_MATERIAL FOR THIS TASK_
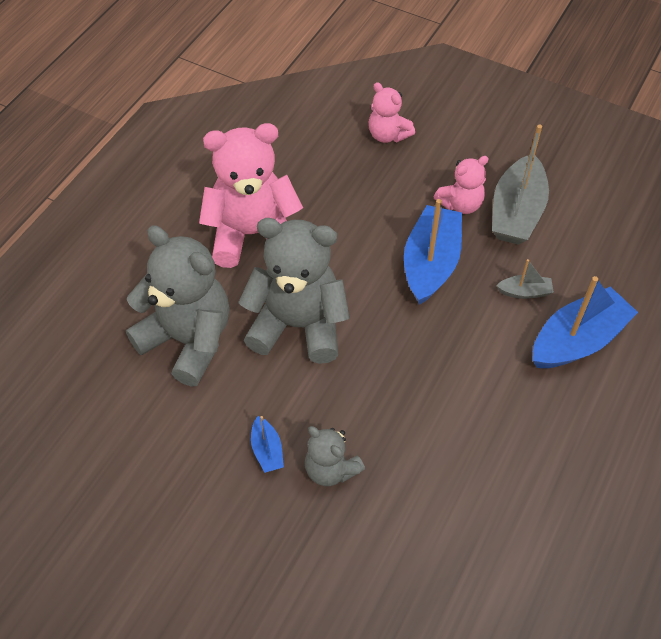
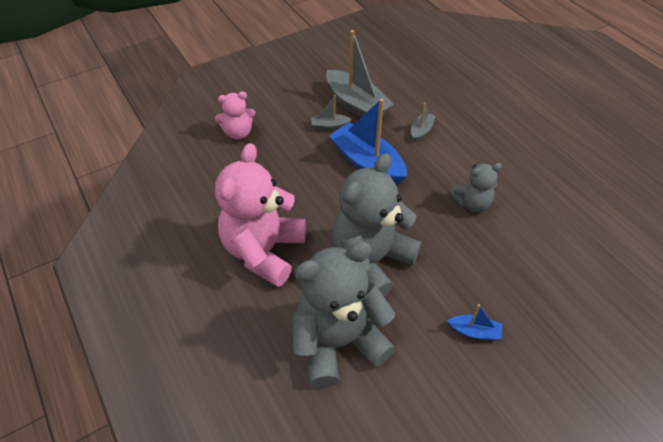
camera: 60 degrees left, 5 degrees down
(331, 469) = (509, 298): grey teddy bear -> grey teddy bear (472, 203)
(460, 204) = (329, 126): pink teddy bear -> grey boat
(577, 340) = (472, 126): blue boat -> none

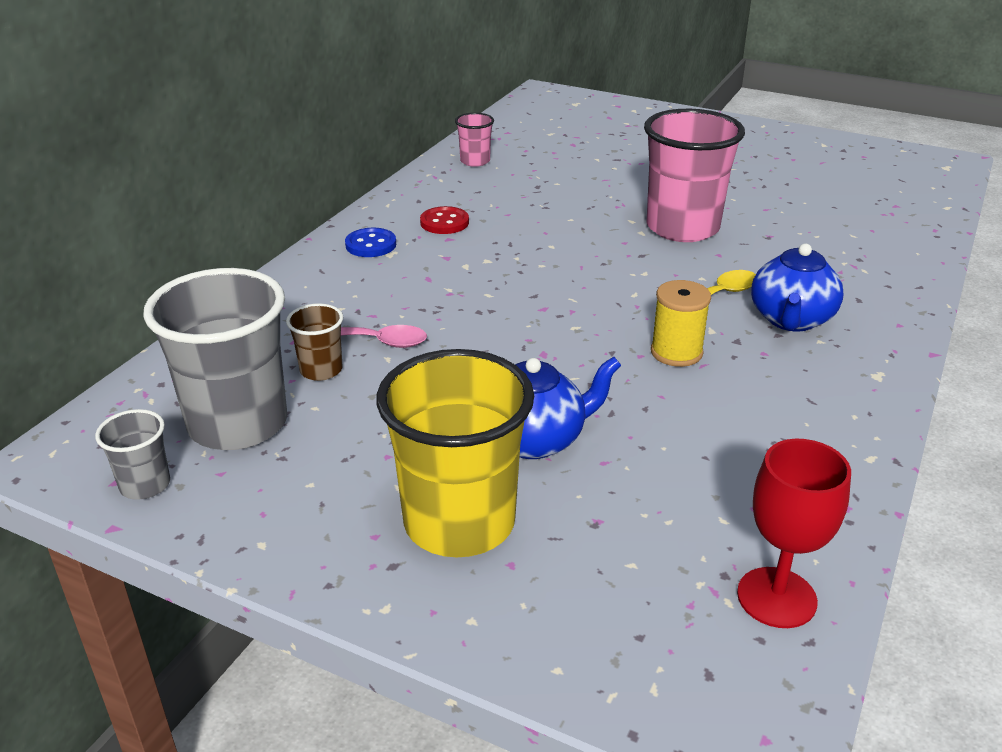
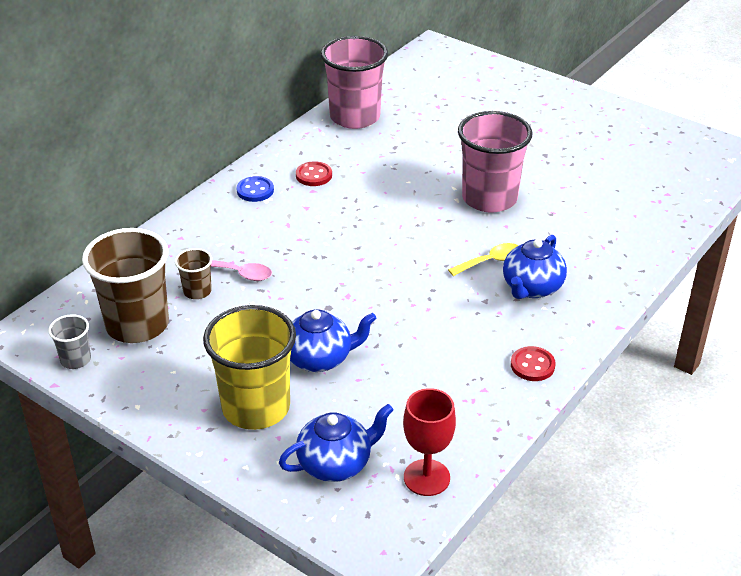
camera: 10 degrees right, 5 degrees up
(238, 424) = (137, 325): grey cup -> brown cup
(475, 161) = (355, 117): pink cup -> pink cup, size x2.15
(621, 595) = (336, 464): none -> blue teapot
(676, 352) = (438, 305): yellow spool -> none
(847, 414) = (532, 365): none -> red button

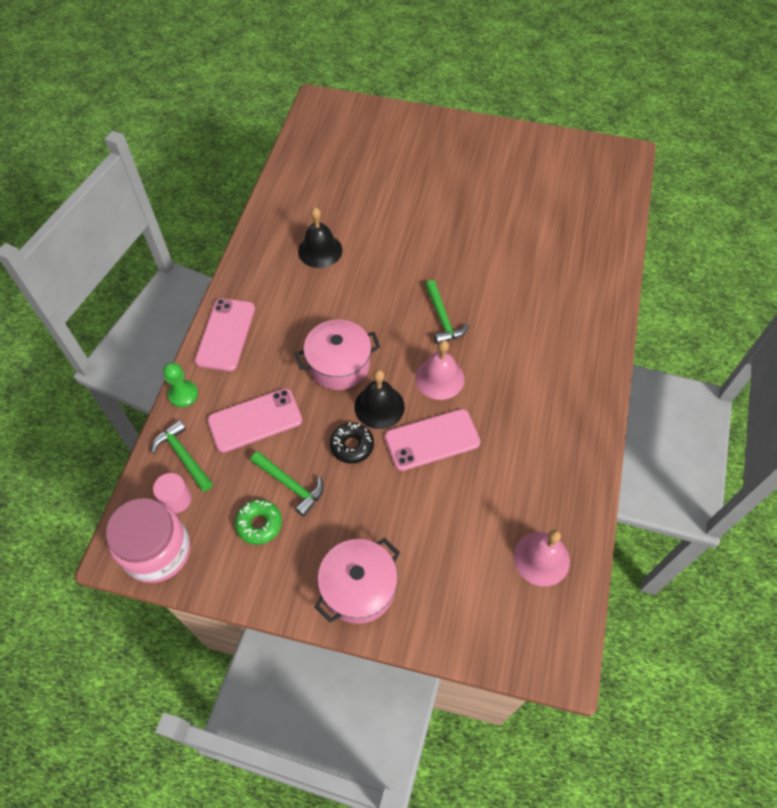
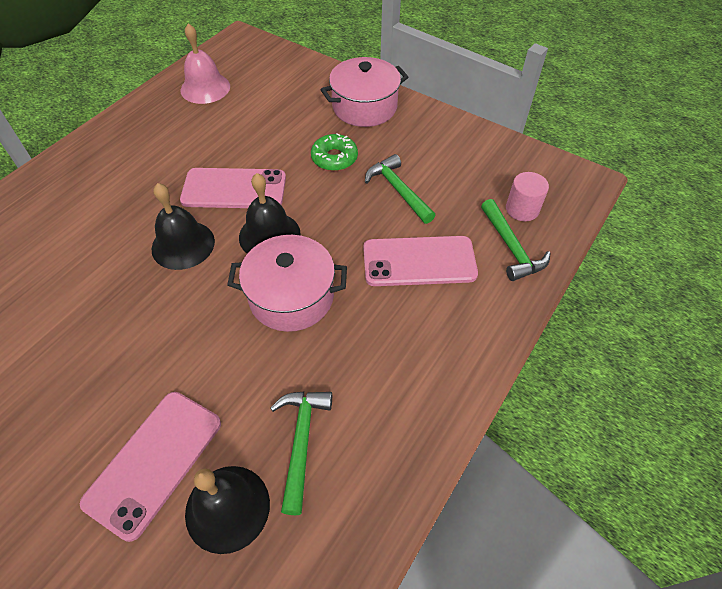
camera: 160 degrees left, 5 degrees down
(157, 551) = (544, 173): pink jar -> none
(183, 394) = (505, 319): green pawn -> none
(225, 334) = (432, 390): pink phone -> pink phone (154, 462)
(259, 524) = (439, 168): green donut -> green donut (334, 158)
(352, 446) = (319, 206): black donut -> none
(439, 378) = (183, 245): pink bell -> black bell
(442, 318) = (124, 316): green hammer -> green hammer (301, 442)

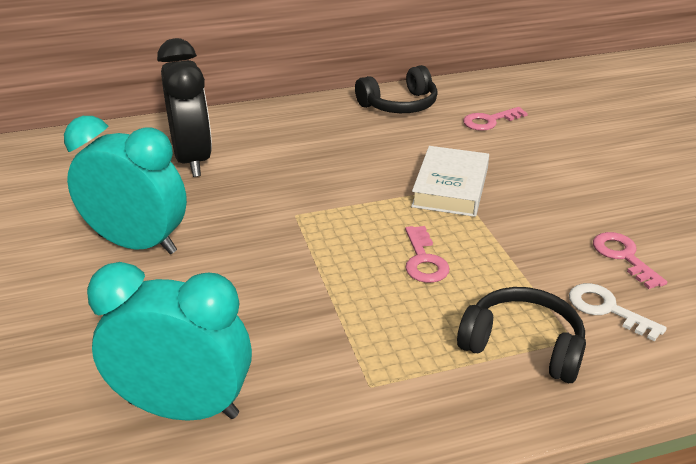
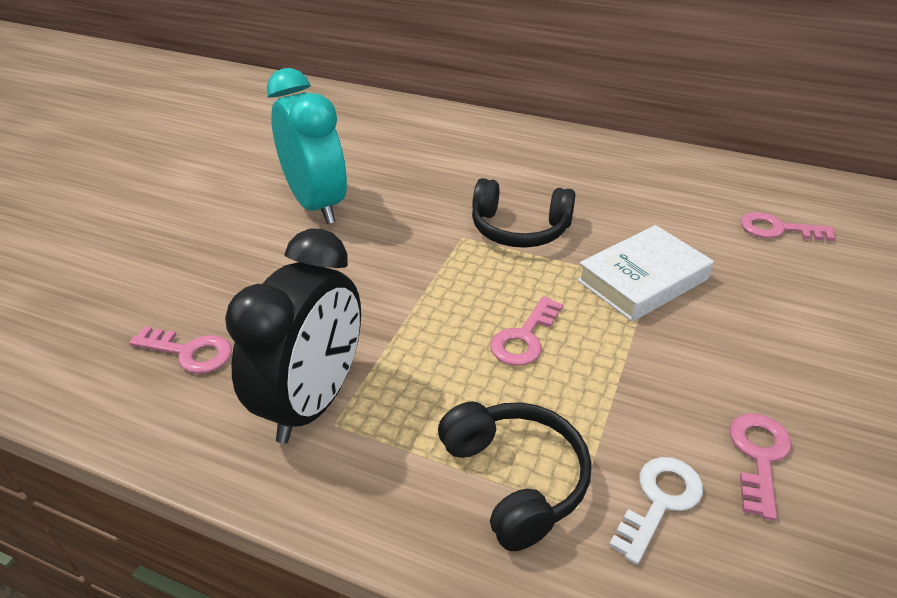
camera: 40 degrees right, 5 degrees up
(183, 408) = (190, 352): turquoise clock -> pink key
(192, 160) = (438, 153): black clock -> black clock (313, 402)
(399, 105) = (691, 174): black headphones -> black headphones (519, 229)
(607, 309) = (659, 501): white key -> white key turned 45 degrees clockwise

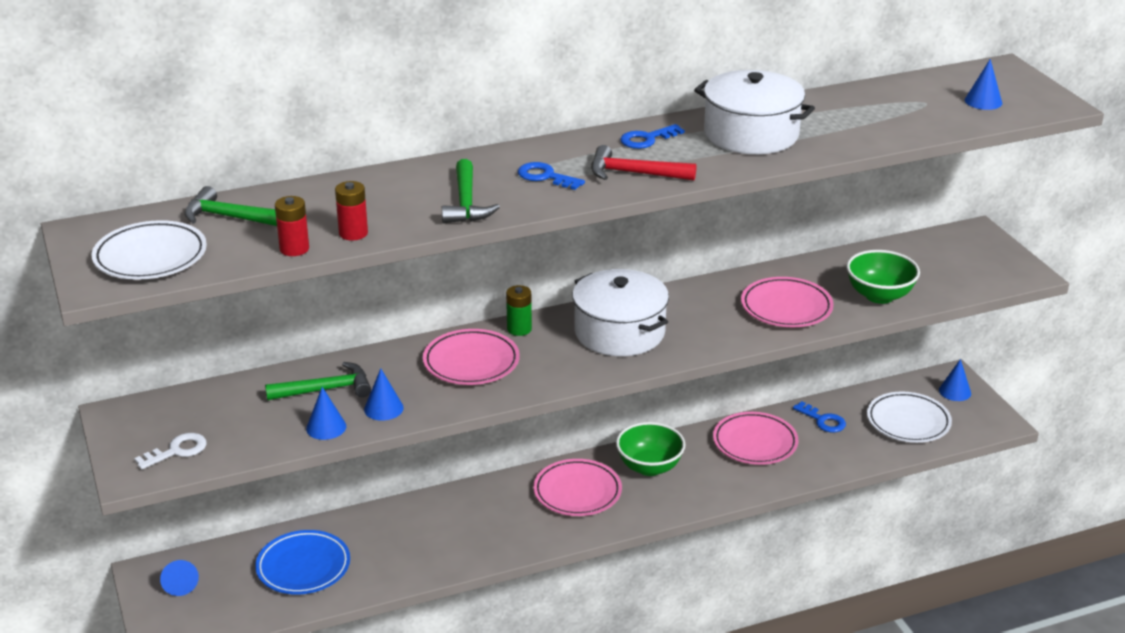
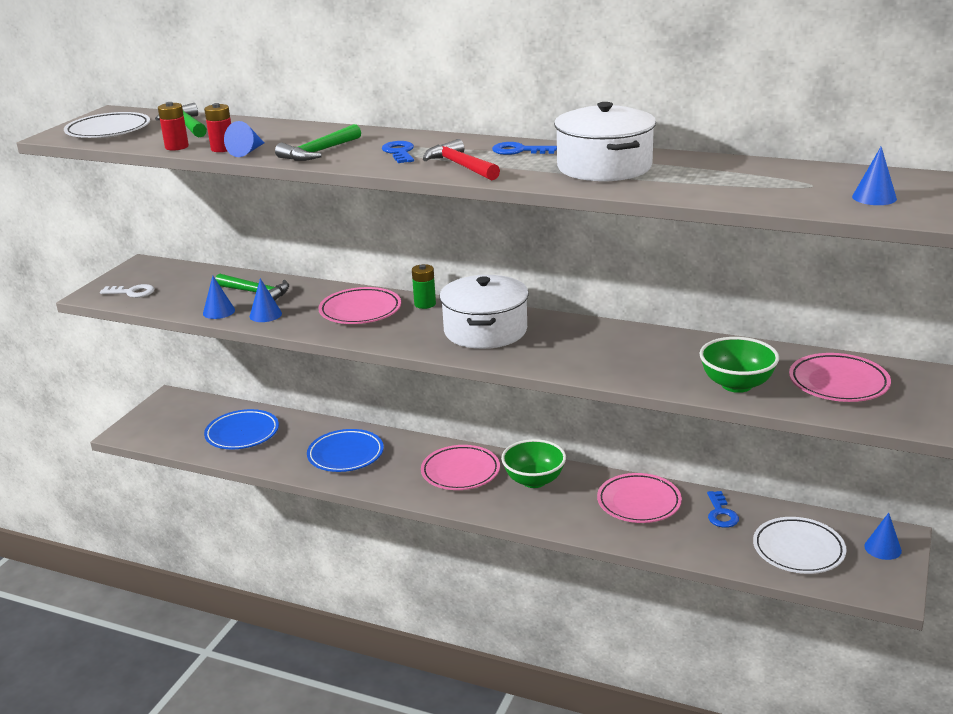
camera: 45 degrees right, 5 degrees down
(180, 583) = (175, 410): blue cone -> blue cone (247, 151)
(447, 532) = (345, 455): none -> blue plate
(786, 307) = (639, 363): pink plate -> pink plate (838, 383)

_EXERCISE_
Copy out each line of the data that has the word "donut" in it.

_RESULT OF THE EXERCISE_
(259, 524) = (439, 168): green donut -> green donut (334, 158)
(352, 446) = (319, 206): black donut -> none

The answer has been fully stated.